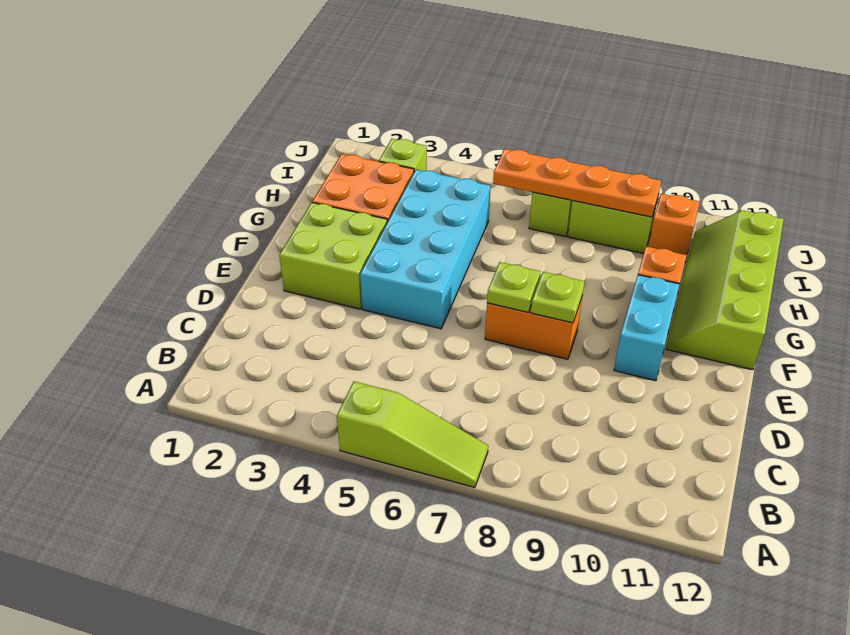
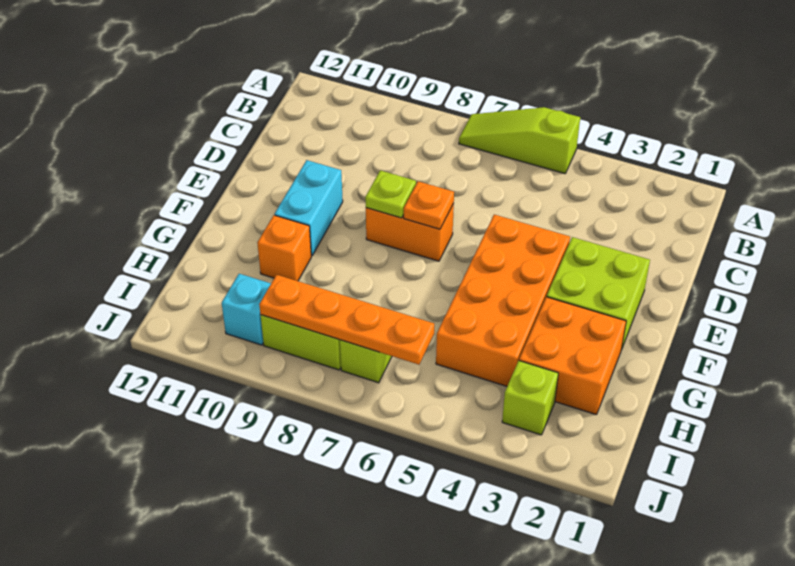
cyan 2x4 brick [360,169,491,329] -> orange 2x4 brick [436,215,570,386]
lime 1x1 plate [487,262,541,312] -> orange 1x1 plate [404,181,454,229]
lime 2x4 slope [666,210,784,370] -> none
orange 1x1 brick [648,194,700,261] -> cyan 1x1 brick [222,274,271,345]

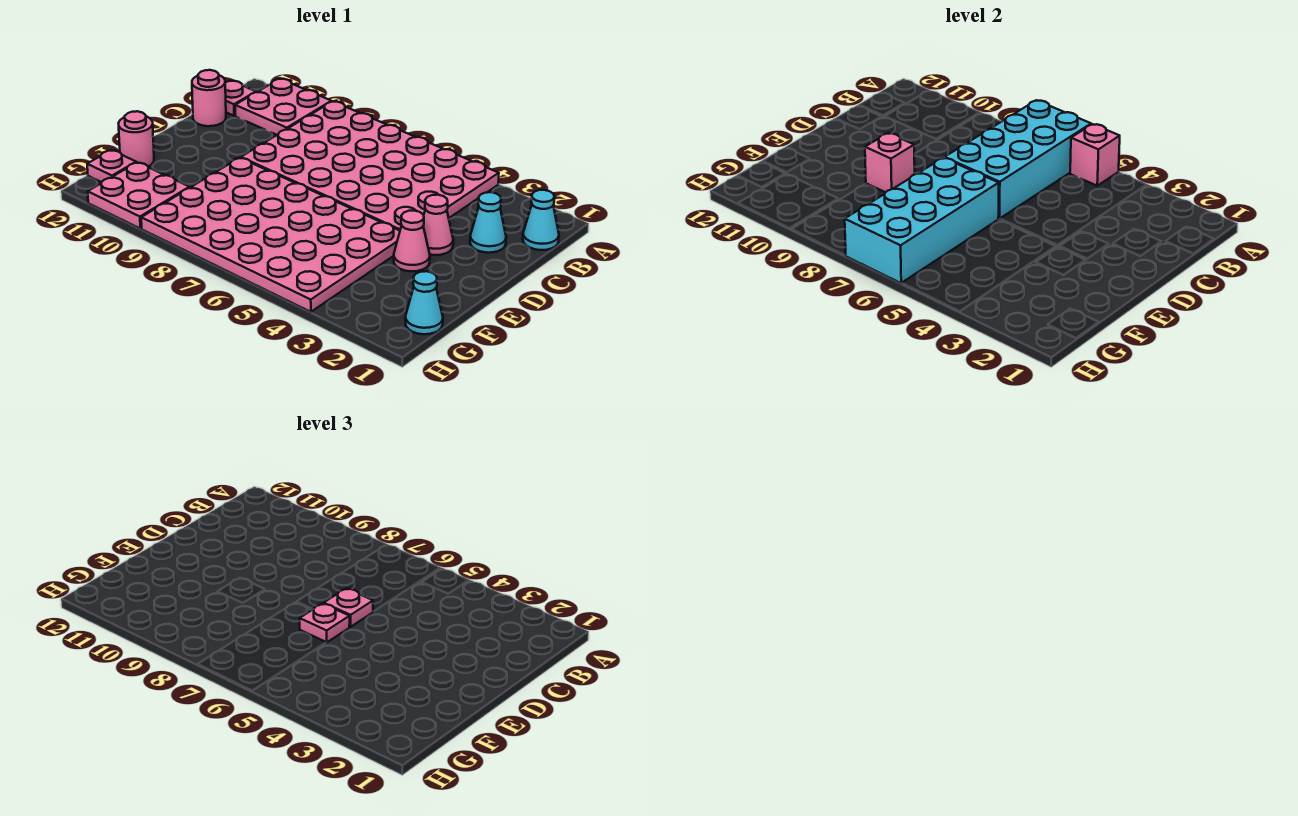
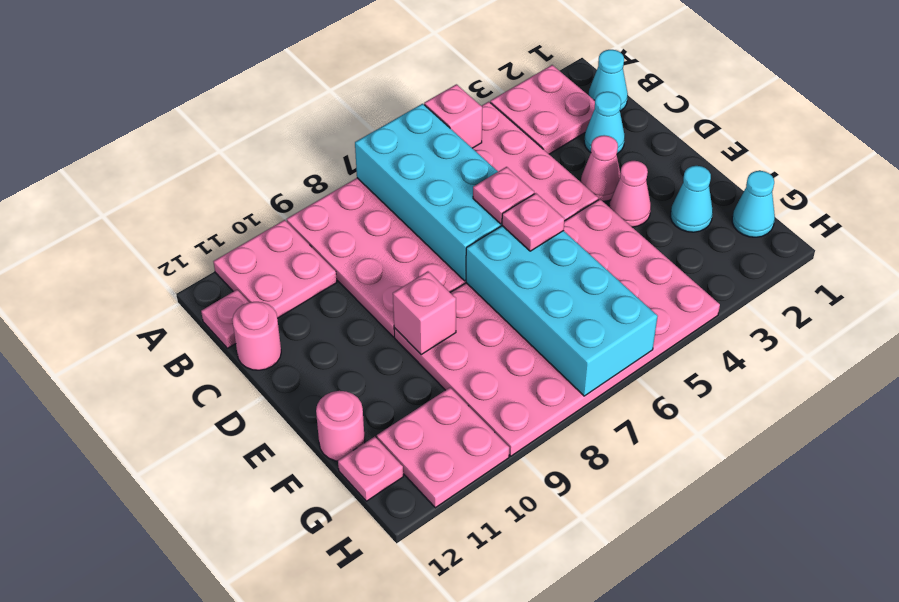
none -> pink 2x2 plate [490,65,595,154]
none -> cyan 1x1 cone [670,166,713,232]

> **Task**: All of the listing above must be output exactly, except for its pictures.

> **Exercise response**:
cyan 2x4 brick [360,169,491,329] -> orange 2x4 brick [436,215,570,386]
lime 1x1 plate [487,262,541,312] -> orange 1x1 plate [404,181,454,229]
lime 2x4 slope [666,210,784,370] -> none
orange 1x1 brick [648,194,700,261] -> cyan 1x1 brick [222,274,271,345]

none -> pink 2x2 plate [490,65,595,154]
none -> cyan 1x1 cone [670,166,713,232]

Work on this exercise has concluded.